▸ **What you will do**: Starting with the line containing "- shifted: Flasche [lila]" and going on through the line containing "- new: Hut [blau] <756, 320>", return the lines of the data below exactly, and only those.

▸ **Provided information**:

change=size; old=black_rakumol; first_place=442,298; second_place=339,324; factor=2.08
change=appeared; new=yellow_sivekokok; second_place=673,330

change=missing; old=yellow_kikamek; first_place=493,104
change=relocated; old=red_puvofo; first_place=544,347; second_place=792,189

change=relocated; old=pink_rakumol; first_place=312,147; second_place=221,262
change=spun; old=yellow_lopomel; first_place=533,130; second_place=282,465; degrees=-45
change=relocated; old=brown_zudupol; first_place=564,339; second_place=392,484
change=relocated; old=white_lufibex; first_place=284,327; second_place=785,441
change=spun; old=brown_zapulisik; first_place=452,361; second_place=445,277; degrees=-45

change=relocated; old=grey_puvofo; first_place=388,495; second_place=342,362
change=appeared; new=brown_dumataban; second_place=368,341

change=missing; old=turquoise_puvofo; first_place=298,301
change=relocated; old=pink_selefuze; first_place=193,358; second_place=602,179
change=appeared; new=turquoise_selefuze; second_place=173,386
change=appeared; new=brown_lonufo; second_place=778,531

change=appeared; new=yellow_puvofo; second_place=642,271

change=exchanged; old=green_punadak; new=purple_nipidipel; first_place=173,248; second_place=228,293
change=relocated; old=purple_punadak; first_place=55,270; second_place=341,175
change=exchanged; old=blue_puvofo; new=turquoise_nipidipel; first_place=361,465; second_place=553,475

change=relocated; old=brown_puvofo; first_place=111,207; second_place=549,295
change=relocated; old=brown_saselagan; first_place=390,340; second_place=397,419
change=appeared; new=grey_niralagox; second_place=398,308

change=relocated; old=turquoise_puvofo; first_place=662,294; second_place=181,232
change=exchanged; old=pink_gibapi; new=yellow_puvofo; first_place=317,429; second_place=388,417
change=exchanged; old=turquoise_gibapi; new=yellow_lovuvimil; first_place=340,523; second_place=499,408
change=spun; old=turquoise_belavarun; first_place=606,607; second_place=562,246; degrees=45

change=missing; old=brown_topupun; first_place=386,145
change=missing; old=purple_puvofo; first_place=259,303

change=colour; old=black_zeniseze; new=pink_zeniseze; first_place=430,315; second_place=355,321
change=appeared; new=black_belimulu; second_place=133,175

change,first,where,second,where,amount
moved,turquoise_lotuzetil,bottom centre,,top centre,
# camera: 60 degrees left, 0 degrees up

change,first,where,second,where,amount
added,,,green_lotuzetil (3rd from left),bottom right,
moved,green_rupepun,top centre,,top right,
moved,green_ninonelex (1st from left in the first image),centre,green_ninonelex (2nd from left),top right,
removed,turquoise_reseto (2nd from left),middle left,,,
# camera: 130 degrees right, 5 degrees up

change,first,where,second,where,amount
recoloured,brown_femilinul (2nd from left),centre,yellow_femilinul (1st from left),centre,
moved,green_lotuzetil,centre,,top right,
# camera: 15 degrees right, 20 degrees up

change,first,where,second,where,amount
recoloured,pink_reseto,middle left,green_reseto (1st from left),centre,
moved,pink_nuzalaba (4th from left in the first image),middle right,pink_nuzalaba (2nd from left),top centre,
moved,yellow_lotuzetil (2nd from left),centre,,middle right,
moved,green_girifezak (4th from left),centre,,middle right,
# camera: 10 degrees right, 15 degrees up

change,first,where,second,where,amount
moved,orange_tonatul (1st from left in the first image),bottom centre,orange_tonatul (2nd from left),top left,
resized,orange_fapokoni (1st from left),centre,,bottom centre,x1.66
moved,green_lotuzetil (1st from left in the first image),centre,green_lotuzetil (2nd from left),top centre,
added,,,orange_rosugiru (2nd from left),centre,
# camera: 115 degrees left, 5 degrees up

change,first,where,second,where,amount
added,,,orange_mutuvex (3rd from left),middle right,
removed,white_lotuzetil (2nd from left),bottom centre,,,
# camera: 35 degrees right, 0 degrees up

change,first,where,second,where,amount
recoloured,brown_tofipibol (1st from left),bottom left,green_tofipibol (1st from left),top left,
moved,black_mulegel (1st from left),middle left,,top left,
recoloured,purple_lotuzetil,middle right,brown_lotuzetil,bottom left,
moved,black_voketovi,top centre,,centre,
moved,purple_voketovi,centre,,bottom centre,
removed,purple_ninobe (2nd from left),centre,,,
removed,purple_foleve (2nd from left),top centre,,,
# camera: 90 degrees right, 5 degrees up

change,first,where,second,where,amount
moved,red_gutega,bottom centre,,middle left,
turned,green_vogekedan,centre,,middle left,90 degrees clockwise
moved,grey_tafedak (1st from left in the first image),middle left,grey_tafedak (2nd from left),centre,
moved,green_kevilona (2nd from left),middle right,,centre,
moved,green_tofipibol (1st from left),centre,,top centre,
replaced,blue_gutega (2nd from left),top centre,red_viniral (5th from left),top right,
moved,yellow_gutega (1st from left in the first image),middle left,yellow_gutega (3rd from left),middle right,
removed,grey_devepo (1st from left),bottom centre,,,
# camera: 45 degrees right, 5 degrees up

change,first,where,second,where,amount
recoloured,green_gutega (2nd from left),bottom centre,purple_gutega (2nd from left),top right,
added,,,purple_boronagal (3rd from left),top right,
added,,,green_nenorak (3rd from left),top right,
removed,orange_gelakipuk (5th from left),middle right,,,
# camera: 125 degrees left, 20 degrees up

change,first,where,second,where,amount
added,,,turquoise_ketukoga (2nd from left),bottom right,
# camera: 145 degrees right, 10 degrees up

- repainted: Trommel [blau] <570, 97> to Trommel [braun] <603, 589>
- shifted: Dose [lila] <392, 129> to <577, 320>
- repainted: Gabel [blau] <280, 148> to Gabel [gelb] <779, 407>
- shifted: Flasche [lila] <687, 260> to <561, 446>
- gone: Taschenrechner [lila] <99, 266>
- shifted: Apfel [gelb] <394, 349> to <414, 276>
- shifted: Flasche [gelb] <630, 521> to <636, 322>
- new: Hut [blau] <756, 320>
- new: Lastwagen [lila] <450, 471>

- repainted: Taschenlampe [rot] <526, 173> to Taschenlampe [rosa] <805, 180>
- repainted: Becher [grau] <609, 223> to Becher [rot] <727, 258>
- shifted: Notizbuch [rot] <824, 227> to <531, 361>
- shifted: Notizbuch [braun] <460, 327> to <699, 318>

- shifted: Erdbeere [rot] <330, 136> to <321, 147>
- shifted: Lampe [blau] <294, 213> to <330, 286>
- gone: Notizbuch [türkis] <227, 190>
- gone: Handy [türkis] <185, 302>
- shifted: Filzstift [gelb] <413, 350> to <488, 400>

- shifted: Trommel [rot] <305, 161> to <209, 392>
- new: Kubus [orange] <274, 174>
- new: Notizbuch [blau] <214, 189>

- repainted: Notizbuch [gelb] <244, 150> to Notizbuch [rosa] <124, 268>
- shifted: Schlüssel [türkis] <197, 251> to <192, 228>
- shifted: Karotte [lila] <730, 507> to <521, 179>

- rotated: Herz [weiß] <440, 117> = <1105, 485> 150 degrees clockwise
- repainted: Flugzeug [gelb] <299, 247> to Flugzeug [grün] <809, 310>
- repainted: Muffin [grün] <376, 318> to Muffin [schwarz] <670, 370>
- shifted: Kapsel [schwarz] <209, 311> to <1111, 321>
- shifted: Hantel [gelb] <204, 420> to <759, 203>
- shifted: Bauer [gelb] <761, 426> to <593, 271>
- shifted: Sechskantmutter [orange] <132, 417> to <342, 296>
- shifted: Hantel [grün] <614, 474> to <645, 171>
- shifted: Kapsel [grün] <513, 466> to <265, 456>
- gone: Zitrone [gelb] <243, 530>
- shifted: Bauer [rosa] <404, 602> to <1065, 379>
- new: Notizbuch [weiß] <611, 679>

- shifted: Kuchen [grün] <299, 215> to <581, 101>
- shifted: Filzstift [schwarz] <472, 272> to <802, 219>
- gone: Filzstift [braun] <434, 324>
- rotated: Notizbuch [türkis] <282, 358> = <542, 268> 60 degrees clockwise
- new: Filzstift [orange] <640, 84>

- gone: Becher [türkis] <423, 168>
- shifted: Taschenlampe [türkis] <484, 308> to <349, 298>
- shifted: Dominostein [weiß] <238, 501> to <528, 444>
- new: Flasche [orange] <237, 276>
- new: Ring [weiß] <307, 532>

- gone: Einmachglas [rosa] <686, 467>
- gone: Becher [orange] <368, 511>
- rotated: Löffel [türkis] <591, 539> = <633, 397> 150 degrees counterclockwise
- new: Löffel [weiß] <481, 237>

▸ **Response below**:
- shifted: Flasche [lila] <687, 260> to <561, 446>
- gone: Taschenrechner [lila] <99, 266>
- shifted: Apfel [gelb] <394, 349> to <414, 276>
- shifted: Flasche [gelb] <630, 521> to <636, 322>
- new: Hut [blau] <756, 320>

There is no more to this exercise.